**Required work**
Your answer must be every line of the data that holds the string "from".

**Source data**
§ §
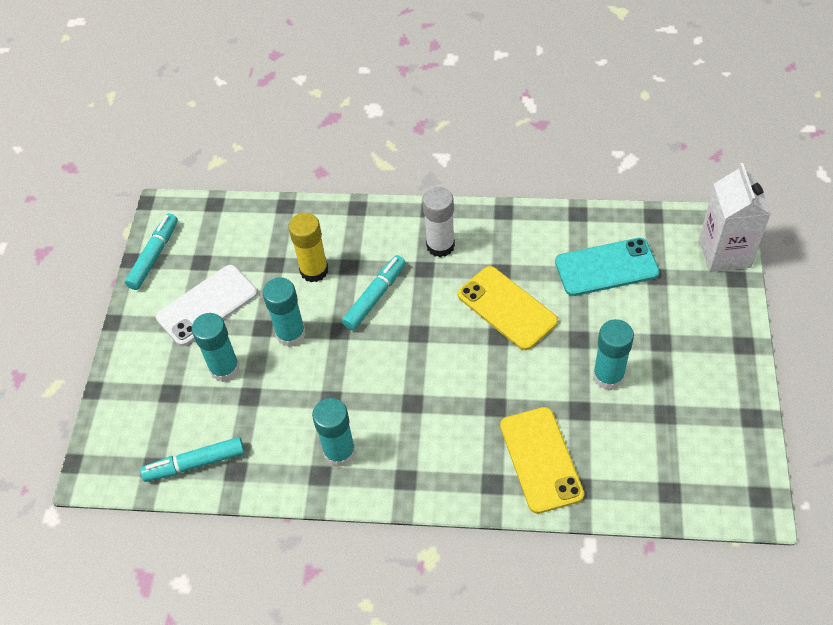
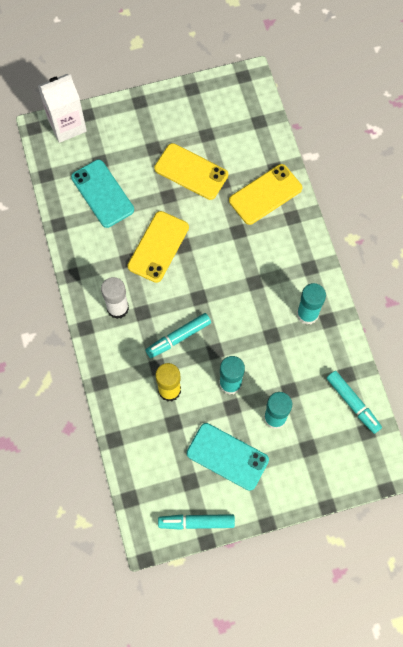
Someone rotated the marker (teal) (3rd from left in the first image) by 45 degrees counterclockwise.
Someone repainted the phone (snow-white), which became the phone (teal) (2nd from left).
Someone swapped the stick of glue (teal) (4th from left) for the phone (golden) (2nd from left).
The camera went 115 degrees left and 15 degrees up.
§ §
**Result of the exercise**
Someone rotated the marker (teal) (3rd from left in the first image) by 45 degrees counterclockwise.
Someone repainted the phone (snow-white), which became the phone (teal) (2nd from left).
Someone swapped the stick of glue (teal) (4th from left) for the phone (golden) (2nd from left).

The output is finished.